# What is expected:
Copy word for word the lines of the records below, beginning at the one with "in red (4th" and finishing at the one with "in green (1st", ends included, but none of the pictures.

# Excerpted records:
----------
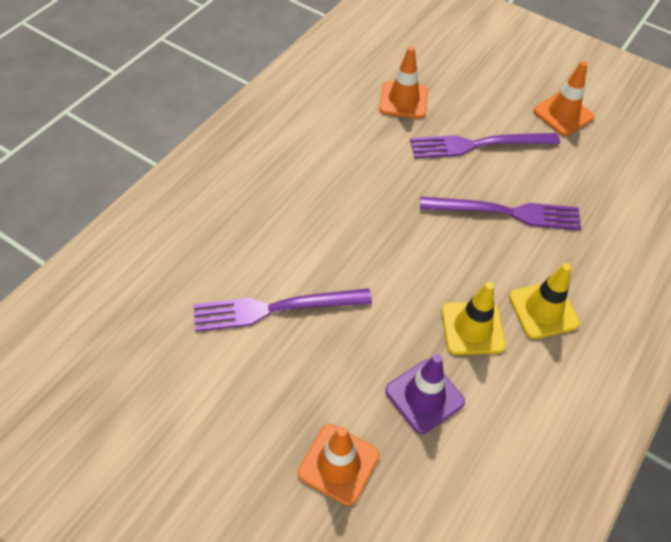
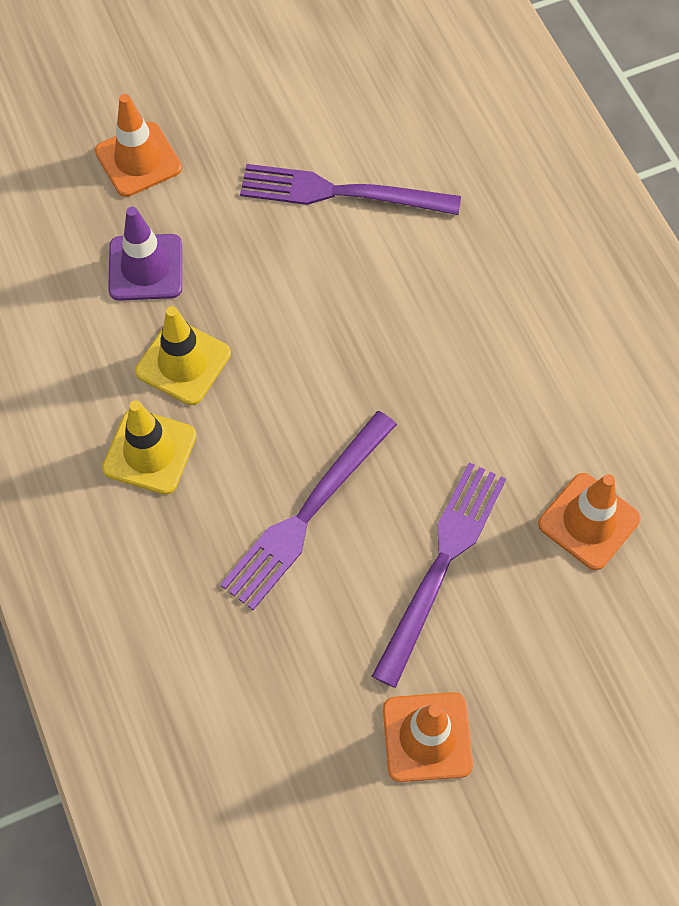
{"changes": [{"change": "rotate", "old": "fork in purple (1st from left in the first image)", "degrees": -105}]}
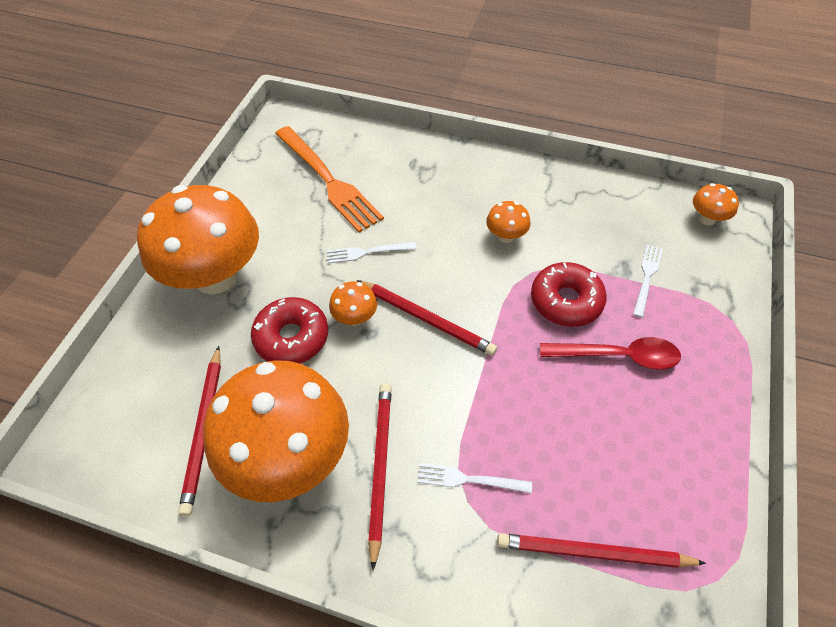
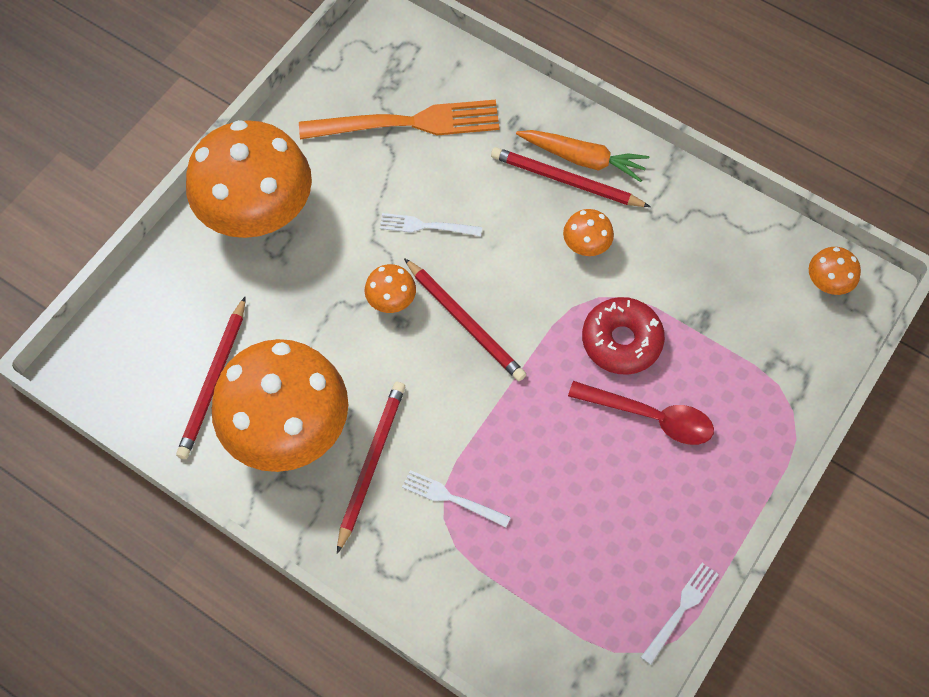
{"changes": [{"change": "rotate", "old": "fork in orange", "degrees": -75}, {"change": "move", "old": "pencil in red (4th from left)"}, {"change": "insert", "new": "carrot in orange"}, {"change": "move", "old": "fork in white (3rd from left)"}, {"change": "delete", "old": "donut in red (1st from left)"}]}
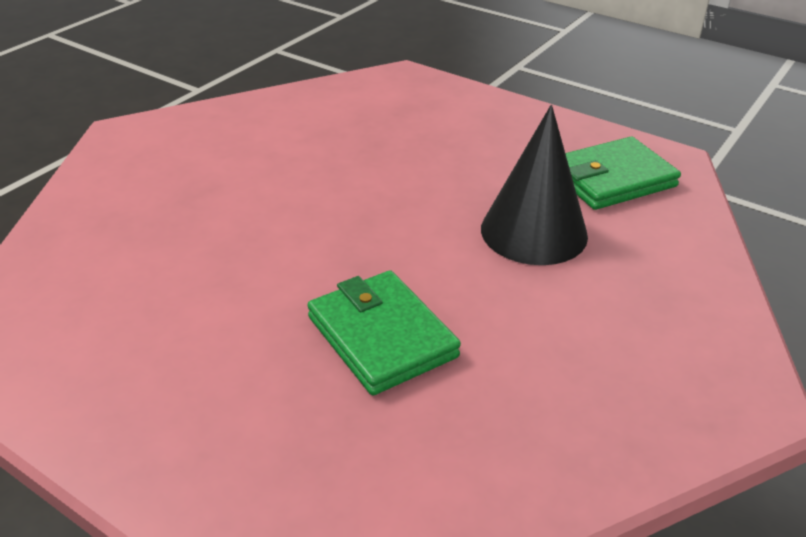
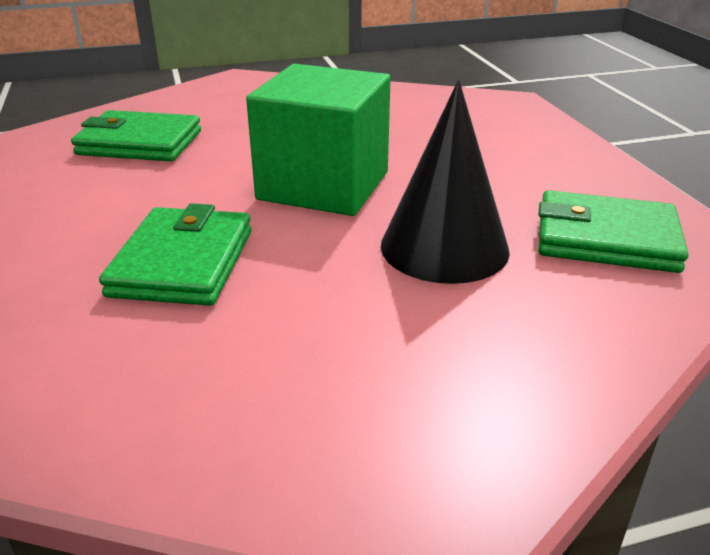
{"changes": [{"change": "insert", "new": "wallet in green (1st from left)"}, {"change": "insert", "new": "cube in green"}]}
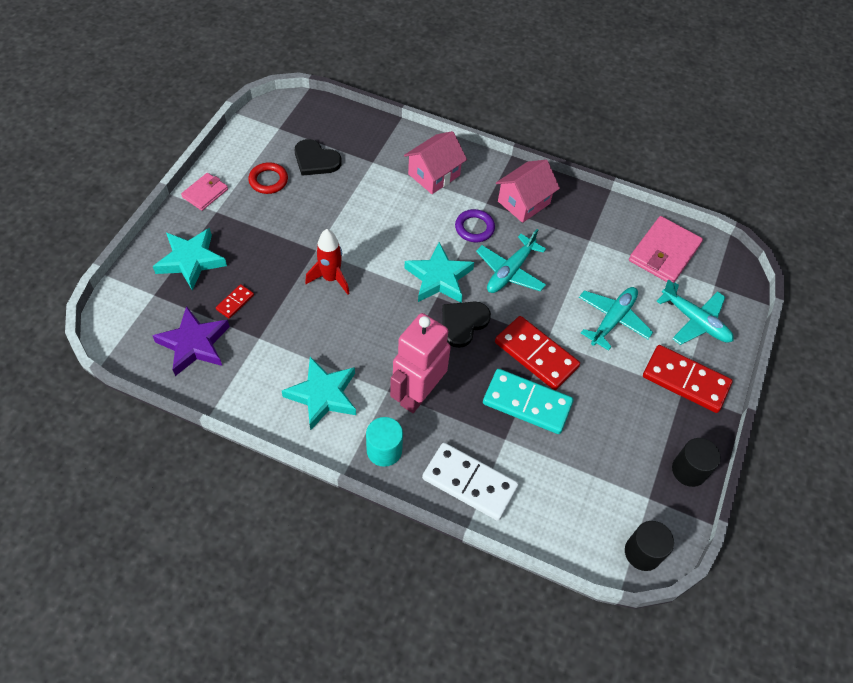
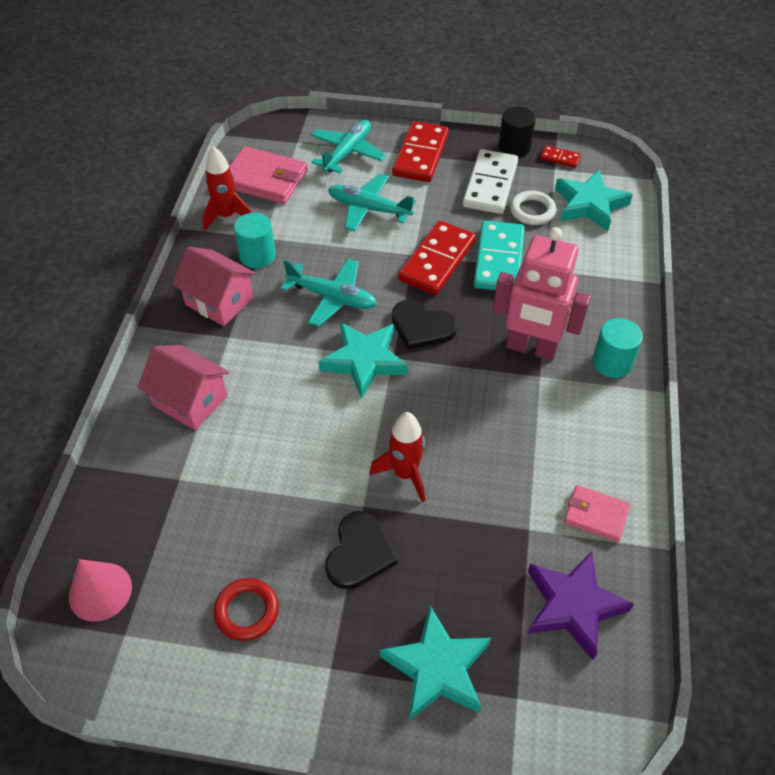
{"changes": [{"change": "insert", "new": "cone in pink"}, {"change": "insert", "new": "rocket in red (1st from left)"}, {"change": "insert", "new": "cylinder in turquoise (1st from left)"}, {"change": "move", "old": "heart in black (1st from left)"}, {"change": "move", "old": "domino in white"}, {"change": "insert", "new": "ring in white"}, {"change": "move", "old": "domino in red (1st from left in the first image)", "new": "domino in red (3rd from left)"}, {"change": "move", "old": "star in turquoise (2nd from left in the first image)", "new": "star in turquoise (3rd from left)"}, {"change": "move", "old": "wallet in pink (1st from left in the first image)", "new": "wallet in pink (2nd from left)"}, {"change": "delete", "old": "ring in purple"}, {"change": "delete", "old": "cylinder in black (1st from left)"}]}
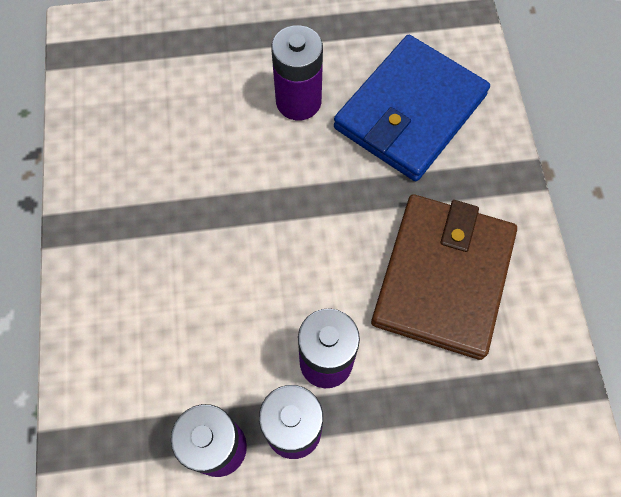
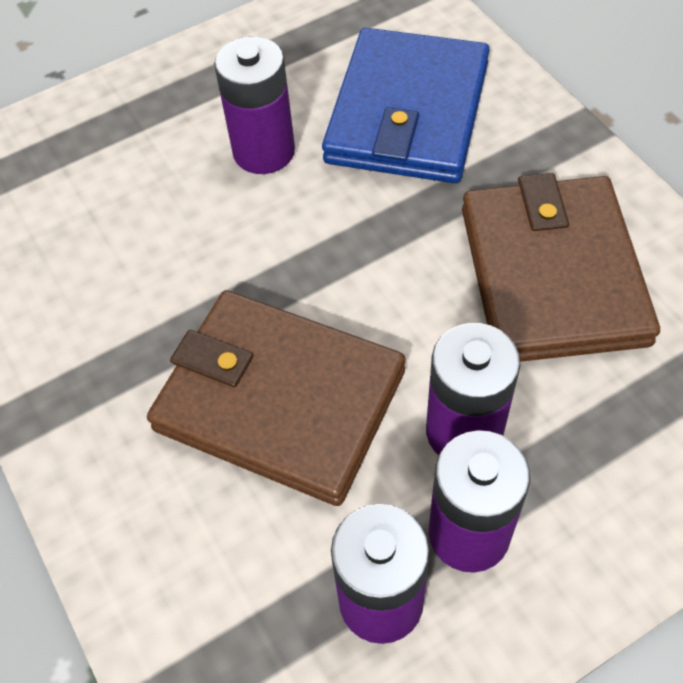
{"changes": [{"change": "insert", "new": "wallet in brown (1st from left)"}]}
----------
# Task response:
{"changes": [{"change": "rotate", "old": "fork in orange", "degrees": -75}, {"change": "move", "old": "pencil in red (4th from left)"}, {"change": "insert", "new": "carrot in orange"}, {"change": "move", "old": "fork in white (3rd from left)"}, {"change": "delete", "old": "donut in red (1st from left)"}]}
{"changes": [{"change": "insert", "new": "wallet in green (1st from left)"}, {"change": "insert", "new": "cube in green"}]}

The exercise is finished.